■ **DATA**:
- Opening Delimiter -

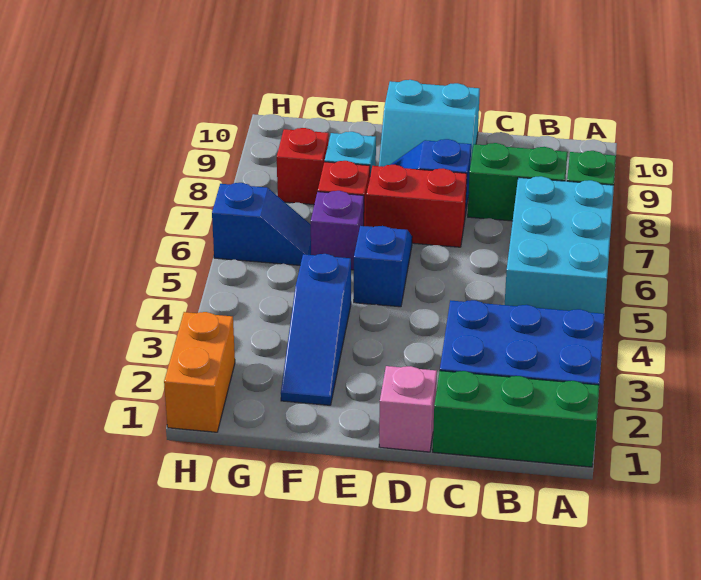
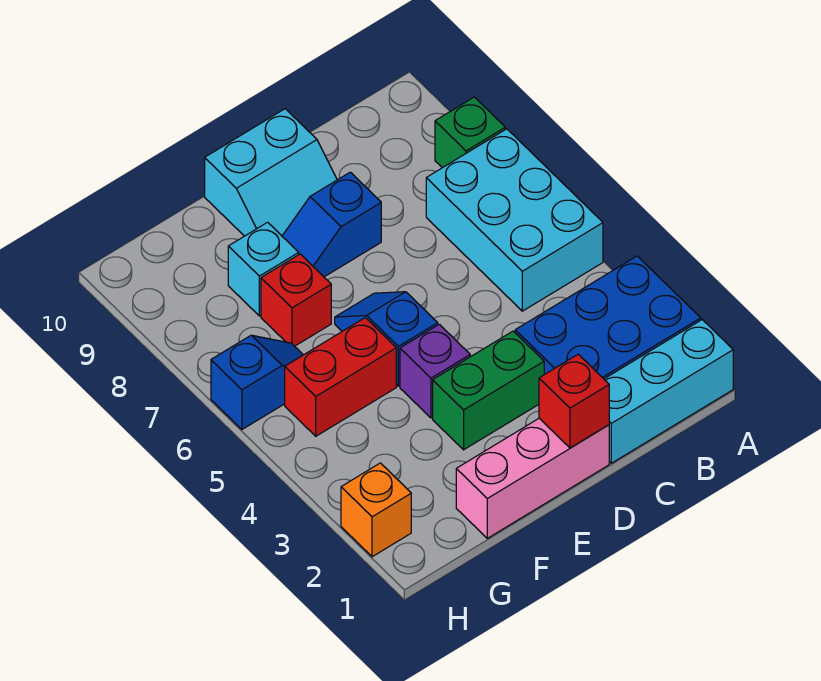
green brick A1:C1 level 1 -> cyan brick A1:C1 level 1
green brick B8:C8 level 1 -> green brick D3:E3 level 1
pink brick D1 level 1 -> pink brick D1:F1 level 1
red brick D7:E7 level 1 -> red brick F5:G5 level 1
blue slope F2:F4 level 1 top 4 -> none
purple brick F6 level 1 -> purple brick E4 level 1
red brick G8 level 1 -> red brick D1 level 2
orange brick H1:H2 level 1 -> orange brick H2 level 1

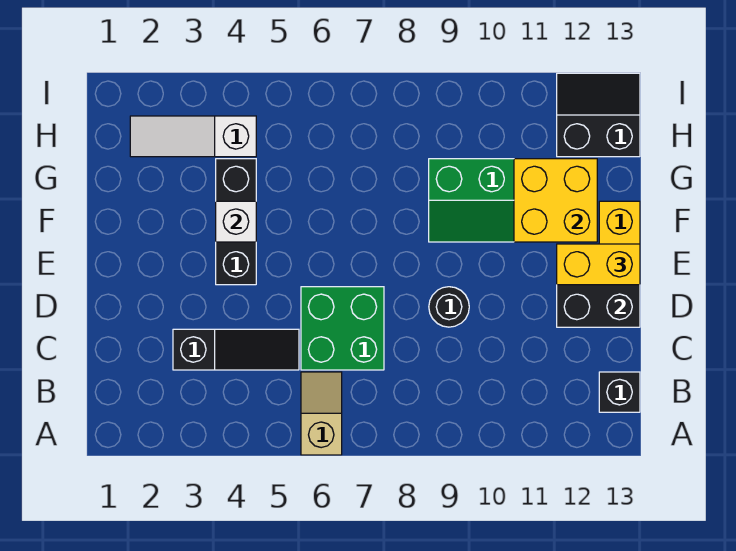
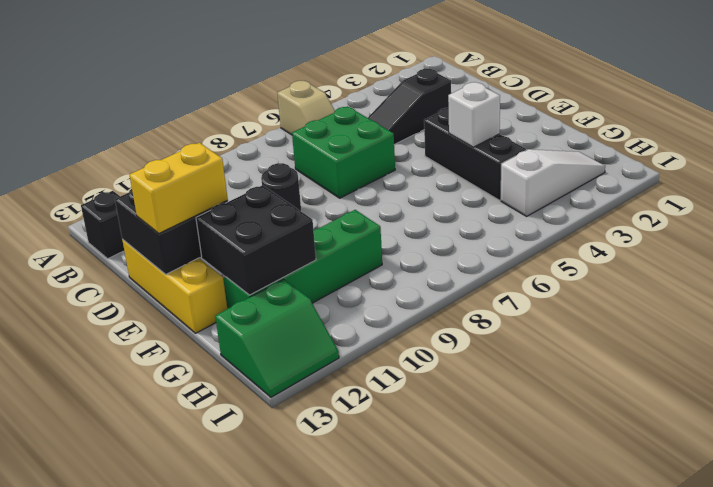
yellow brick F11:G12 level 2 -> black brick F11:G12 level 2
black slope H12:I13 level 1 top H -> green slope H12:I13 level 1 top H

- Closing Delimiter -
- Opening Delimiter -

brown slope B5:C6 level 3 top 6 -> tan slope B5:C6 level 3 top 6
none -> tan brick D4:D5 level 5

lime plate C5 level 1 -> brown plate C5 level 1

- Closing Delimiter -
- Opening Delimiter -

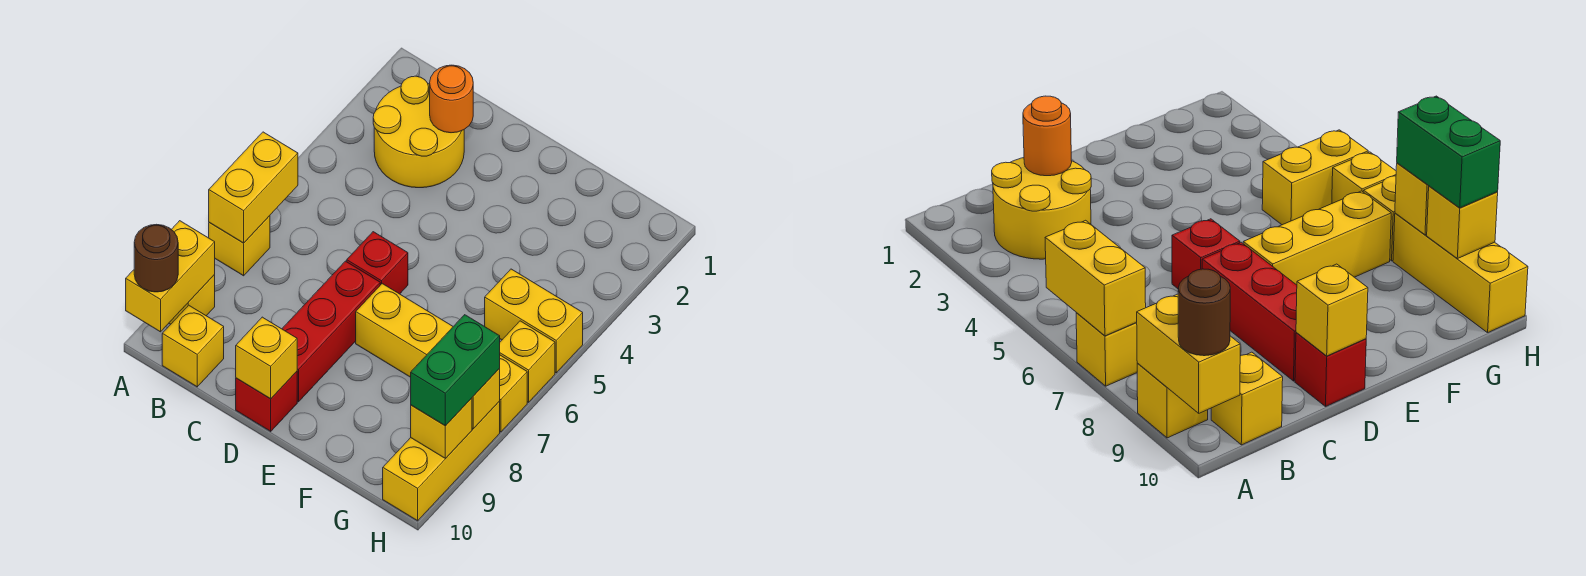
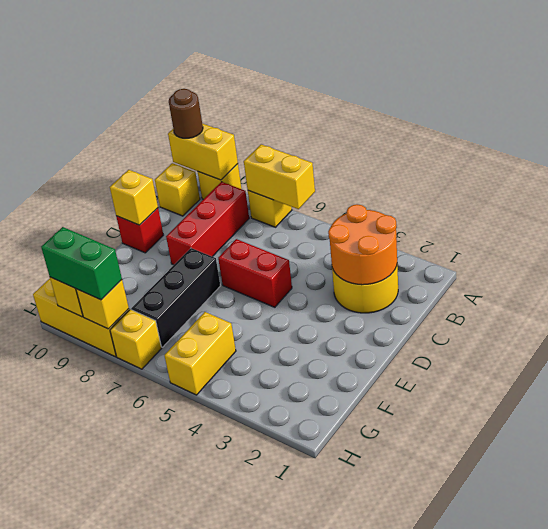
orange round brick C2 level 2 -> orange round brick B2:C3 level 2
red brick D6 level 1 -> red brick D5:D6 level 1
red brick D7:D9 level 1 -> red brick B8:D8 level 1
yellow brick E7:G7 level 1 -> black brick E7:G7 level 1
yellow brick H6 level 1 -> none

- Closing Delimiter -

What is asked for is an exact copy of the lines above from the one containing "red brick D7:D9" through the one containing "yellow brick H6 level 1 -> none", and only those.

■ **OUTPUT BELOW**:
red brick D7:D9 level 1 -> red brick B8:D8 level 1
yellow brick E7:G7 level 1 -> black brick E7:G7 level 1
yellow brick H6 level 1 -> none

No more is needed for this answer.